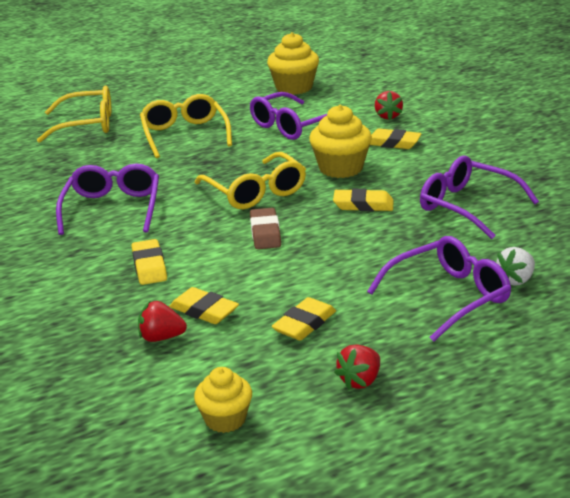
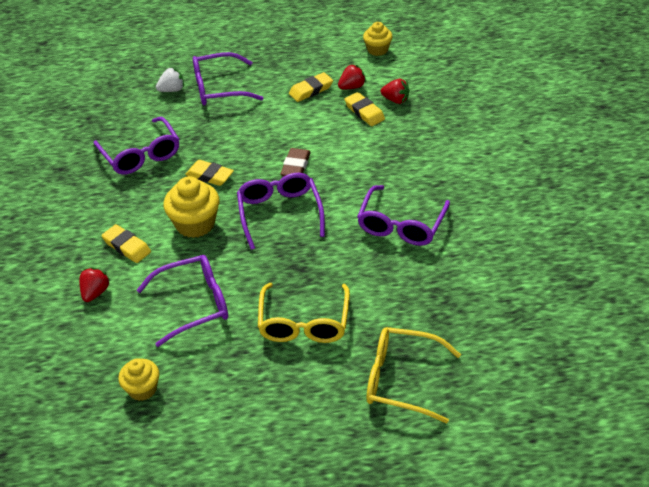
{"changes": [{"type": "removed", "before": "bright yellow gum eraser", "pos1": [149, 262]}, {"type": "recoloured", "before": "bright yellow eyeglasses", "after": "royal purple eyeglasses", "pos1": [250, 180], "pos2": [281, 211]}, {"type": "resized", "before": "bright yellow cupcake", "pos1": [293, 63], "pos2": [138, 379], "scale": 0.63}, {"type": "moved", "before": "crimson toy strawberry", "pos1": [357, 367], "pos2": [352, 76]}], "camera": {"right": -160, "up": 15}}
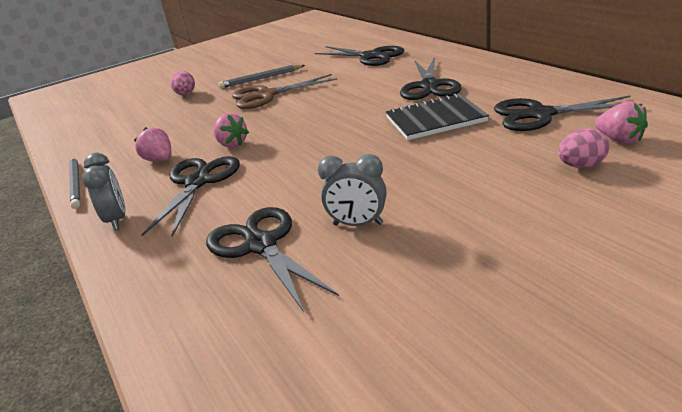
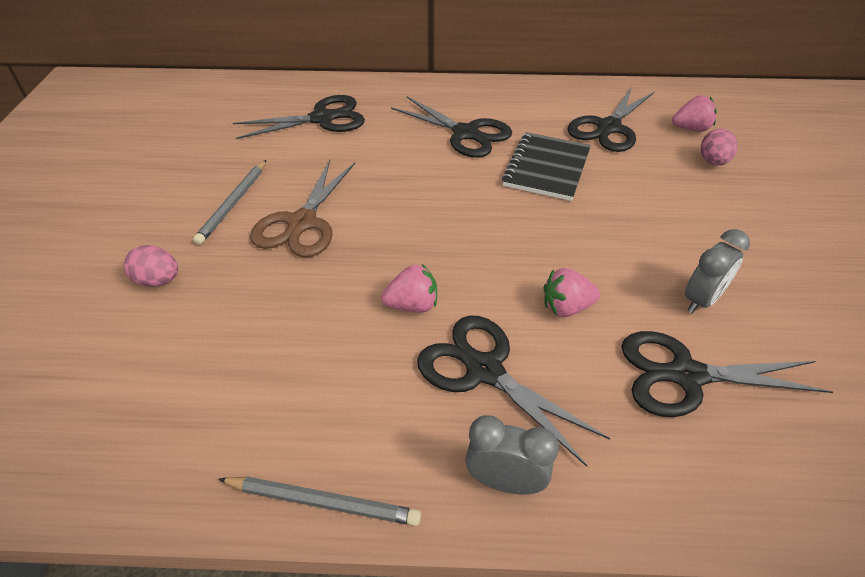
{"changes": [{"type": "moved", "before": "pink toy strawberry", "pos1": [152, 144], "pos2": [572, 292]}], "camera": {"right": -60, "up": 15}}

• • • • • • •

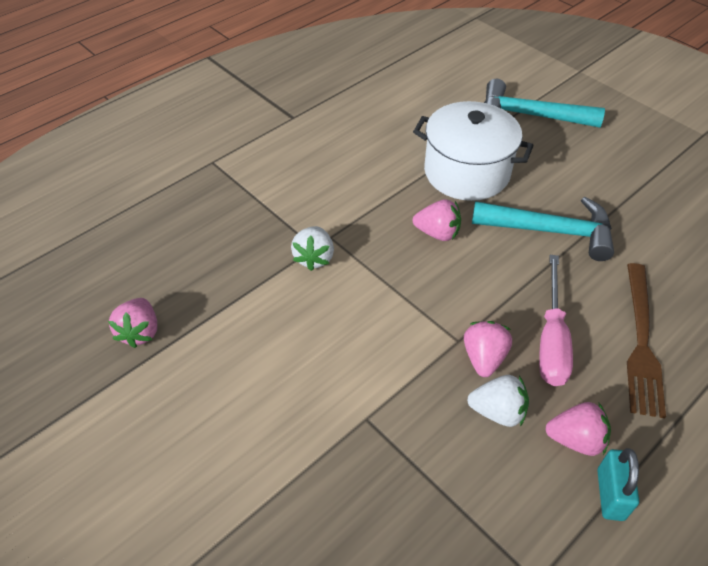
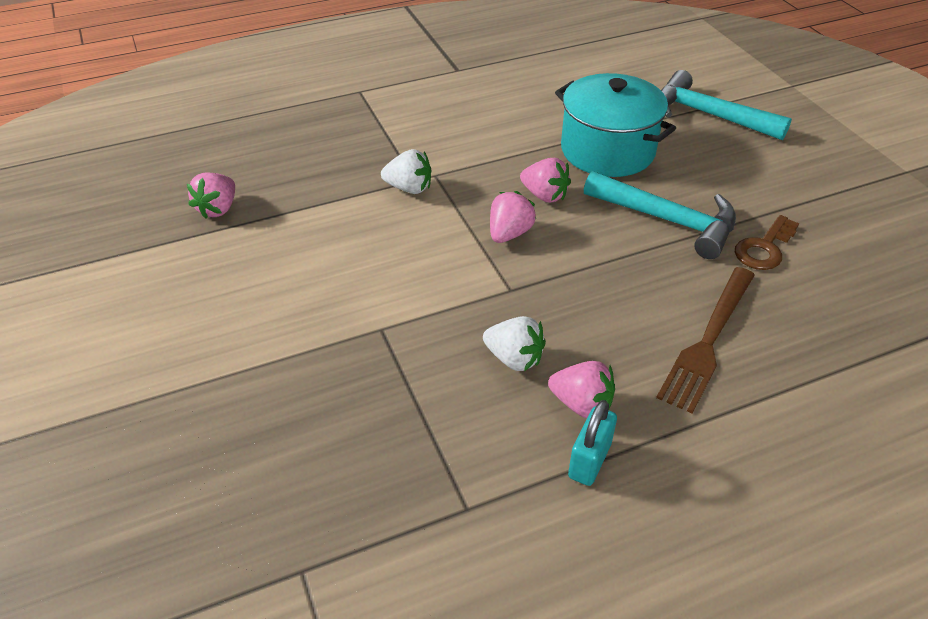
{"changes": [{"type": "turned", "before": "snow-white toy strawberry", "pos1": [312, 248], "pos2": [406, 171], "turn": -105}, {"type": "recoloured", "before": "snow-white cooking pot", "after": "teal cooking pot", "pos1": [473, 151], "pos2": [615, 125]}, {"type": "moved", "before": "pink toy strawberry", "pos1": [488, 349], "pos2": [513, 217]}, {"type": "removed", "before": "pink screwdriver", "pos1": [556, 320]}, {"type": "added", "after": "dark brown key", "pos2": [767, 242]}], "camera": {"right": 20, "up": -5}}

• • • • • • •

Task item: Scan the material above for the string "recoloured" and copy every line that has it.

Reply:
{"changes": [{"type": "removed", "before": "bright yellow gum eraser", "pos1": [149, 262]}, {"type": "recoloured", "before": "bright yellow eyeglasses", "after": "royal purple eyeglasses", "pos1": [250, 180], "pos2": [281, 211]}, {"type": "resized", "before": "bright yellow cupcake", "pos1": [293, 63], "pos2": [138, 379], "scale": 0.63}, {"type": "moved", "before": "crimson toy strawberry", "pos1": [357, 367], "pos2": [352, 76]}], "camera": {"right": -160, "up": 15}}
{"changes": [{"type": "turned", "before": "snow-white toy strawberry", "pos1": [312, 248], "pos2": [406, 171], "turn": -105}, {"type": "recoloured", "before": "snow-white cooking pot", "after": "teal cooking pot", "pos1": [473, 151], "pos2": [615, 125]}, {"type": "moved", "before": "pink toy strawberry", "pos1": [488, 349], "pos2": [513, 217]}, {"type": "removed", "before": "pink screwdriver", "pos1": [556, 320]}, {"type": "added", "after": "dark brown key", "pos2": [767, 242]}], "camera": {"right": 20, "up": -5}}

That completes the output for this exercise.